## DATA TO EXAMINE
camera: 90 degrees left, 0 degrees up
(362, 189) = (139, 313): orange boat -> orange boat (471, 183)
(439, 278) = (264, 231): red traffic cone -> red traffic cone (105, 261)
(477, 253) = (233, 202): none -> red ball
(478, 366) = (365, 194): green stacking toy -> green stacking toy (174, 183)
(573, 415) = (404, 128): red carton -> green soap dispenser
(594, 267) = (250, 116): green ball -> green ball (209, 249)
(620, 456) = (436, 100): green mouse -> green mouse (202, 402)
* * *
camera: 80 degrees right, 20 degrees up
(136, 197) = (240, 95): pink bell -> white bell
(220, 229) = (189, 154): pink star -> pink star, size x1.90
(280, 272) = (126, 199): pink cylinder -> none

## WHAT TO PRODUCE
An exact, complete copy of the lines above from the one with "camera: 80 degrees right, 20 degrees up" through the one with "(280, 272) = (126, 199): pink" is the whole answer.

## OUTPUT OF THE TASK
camera: 80 degrees right, 20 degrees up
(136, 197) = (240, 95): pink bell -> white bell
(220, 229) = (189, 154): pink star -> pink star, size x1.90
(280, 272) = (126, 199): pink cylinder -> none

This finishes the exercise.